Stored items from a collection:
==================================================
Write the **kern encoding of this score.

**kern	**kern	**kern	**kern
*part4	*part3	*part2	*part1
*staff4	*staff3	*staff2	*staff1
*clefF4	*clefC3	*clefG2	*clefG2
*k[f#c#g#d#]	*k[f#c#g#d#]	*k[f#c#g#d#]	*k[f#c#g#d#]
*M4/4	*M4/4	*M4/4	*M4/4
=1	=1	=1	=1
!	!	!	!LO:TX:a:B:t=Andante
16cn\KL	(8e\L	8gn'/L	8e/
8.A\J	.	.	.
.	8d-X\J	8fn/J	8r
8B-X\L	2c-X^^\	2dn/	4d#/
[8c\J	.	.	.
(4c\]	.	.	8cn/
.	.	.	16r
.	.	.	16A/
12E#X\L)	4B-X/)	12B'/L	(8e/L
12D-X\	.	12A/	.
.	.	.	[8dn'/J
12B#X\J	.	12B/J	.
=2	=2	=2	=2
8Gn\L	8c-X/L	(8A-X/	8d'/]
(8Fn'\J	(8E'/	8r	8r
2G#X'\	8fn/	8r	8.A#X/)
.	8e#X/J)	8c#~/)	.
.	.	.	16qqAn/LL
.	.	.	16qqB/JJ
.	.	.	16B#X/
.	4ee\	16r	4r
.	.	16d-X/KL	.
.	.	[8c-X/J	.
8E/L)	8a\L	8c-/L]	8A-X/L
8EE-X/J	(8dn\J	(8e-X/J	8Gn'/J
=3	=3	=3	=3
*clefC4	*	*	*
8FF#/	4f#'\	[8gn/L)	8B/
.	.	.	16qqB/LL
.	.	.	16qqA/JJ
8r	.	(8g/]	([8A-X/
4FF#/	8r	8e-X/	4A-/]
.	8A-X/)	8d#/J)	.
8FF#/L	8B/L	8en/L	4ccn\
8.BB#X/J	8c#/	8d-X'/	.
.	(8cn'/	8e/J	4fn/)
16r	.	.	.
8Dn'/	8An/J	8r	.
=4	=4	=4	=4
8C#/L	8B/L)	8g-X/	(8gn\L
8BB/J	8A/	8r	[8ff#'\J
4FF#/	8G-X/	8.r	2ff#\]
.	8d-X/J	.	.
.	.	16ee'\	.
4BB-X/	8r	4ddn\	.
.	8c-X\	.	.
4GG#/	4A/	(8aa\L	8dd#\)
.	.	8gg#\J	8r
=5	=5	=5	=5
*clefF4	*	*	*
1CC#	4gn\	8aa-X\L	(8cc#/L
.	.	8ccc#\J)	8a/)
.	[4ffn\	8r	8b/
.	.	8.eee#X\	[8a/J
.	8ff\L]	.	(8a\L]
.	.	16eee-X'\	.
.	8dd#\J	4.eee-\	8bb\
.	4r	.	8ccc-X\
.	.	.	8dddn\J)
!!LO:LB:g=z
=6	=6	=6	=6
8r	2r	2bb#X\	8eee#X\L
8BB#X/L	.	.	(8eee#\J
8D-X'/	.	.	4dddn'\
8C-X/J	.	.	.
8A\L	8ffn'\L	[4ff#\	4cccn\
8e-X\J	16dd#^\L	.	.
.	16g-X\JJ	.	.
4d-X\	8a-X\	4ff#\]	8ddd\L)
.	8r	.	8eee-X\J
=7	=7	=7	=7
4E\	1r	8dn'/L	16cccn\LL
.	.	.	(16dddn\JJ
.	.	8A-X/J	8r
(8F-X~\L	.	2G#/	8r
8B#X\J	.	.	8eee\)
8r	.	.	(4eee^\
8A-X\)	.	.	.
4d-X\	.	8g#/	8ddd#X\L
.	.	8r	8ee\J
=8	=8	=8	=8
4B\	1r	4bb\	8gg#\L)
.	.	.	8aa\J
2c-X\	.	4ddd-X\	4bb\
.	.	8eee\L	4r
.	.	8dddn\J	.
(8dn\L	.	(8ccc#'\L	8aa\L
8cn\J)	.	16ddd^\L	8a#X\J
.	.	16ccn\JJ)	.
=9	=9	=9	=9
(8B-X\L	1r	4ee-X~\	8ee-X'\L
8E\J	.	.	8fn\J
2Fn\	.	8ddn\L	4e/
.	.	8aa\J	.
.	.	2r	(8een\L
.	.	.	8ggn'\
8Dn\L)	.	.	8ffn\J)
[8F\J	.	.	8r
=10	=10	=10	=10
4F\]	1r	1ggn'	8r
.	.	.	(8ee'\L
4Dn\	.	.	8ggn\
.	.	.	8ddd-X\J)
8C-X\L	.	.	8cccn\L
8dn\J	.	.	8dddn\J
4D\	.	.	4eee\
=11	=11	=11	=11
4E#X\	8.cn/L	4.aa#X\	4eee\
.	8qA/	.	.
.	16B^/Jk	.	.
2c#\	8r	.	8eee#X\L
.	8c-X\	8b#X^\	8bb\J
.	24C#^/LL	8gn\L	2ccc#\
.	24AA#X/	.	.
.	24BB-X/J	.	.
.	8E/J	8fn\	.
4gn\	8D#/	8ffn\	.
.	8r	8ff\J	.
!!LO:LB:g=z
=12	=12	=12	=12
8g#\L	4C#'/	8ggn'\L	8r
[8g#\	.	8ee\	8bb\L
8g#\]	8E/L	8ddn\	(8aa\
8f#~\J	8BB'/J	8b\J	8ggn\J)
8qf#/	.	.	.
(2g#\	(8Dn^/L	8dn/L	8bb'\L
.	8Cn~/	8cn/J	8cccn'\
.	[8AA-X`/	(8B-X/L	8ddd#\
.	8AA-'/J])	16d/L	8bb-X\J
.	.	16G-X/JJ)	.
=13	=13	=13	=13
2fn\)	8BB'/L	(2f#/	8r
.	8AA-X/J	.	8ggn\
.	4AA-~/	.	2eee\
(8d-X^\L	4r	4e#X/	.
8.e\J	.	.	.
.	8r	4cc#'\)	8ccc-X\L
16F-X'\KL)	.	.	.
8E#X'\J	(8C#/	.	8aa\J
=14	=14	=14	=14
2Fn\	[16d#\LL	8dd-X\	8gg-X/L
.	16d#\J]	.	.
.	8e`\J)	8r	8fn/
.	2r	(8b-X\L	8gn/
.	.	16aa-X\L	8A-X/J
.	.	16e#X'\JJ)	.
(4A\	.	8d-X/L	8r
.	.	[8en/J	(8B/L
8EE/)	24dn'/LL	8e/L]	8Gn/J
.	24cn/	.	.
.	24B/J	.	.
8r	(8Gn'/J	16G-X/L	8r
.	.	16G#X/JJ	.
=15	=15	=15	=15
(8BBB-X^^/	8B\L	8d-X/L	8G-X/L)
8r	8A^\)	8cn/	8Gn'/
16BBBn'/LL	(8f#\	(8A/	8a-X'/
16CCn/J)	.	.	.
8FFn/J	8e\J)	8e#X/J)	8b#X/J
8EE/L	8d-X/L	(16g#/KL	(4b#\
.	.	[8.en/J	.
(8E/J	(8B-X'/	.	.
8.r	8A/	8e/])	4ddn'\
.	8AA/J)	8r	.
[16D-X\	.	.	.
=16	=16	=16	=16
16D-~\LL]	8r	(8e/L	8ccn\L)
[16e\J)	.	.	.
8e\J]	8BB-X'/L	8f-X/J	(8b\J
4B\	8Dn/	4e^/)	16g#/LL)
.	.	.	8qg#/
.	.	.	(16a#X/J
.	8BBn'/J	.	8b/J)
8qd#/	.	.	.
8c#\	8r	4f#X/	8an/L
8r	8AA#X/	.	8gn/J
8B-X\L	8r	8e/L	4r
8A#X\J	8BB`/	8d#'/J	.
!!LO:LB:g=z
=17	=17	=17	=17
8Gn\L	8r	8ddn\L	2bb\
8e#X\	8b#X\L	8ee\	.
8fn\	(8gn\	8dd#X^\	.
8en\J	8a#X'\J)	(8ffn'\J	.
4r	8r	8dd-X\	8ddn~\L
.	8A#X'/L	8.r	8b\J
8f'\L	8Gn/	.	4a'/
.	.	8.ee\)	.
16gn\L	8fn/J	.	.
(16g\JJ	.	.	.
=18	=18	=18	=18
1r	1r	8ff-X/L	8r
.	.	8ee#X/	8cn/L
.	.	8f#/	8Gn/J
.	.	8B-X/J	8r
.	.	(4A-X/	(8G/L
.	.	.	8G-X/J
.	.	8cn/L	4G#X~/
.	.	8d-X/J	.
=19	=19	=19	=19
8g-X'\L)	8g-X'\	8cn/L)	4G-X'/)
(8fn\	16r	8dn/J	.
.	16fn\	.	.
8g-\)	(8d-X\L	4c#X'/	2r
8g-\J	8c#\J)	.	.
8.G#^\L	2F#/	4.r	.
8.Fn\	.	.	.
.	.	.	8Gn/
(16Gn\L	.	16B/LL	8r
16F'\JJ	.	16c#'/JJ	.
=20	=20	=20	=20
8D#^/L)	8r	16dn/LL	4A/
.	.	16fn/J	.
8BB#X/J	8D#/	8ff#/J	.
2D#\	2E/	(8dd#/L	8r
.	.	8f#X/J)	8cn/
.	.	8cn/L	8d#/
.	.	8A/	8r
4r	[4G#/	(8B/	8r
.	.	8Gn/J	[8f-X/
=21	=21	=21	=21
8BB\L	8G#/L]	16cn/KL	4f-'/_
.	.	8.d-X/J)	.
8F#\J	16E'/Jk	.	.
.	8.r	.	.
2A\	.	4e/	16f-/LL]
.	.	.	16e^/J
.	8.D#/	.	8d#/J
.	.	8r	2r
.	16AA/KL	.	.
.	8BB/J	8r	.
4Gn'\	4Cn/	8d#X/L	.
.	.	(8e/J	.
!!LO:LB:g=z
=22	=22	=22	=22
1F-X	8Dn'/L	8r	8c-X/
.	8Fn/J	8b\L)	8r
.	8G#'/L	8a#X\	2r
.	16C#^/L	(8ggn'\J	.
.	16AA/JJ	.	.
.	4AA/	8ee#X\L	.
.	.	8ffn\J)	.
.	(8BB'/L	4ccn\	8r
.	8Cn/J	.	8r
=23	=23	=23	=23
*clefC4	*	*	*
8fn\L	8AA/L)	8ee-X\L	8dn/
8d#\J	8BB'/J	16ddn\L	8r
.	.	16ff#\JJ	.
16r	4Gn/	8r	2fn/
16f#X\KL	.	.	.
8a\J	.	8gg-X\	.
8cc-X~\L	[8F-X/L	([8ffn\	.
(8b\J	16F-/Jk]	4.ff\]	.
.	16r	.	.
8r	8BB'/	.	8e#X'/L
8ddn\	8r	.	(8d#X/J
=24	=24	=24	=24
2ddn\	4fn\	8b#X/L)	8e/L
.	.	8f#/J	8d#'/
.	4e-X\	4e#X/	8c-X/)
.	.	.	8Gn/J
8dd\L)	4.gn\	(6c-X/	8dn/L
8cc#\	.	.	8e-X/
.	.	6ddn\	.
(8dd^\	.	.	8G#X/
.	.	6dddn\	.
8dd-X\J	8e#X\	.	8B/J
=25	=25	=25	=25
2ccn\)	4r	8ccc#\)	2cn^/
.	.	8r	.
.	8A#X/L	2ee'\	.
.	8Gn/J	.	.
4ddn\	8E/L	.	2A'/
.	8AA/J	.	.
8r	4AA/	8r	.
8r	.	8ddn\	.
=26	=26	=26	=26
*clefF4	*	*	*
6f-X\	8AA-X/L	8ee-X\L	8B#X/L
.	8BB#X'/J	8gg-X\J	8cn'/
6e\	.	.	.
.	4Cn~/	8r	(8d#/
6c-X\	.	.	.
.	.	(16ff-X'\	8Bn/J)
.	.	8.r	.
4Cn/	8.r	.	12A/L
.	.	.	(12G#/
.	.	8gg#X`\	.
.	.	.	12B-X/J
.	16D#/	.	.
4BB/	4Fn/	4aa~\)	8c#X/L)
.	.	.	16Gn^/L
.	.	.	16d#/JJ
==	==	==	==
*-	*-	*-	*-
==================================================
#### [Objective]
Gather every line in the entries above that contains the string "kern", and copy each one out in full.

#### [Reply]
Write the **kern encoding of this score.
**kern	**kern	**kern	**kern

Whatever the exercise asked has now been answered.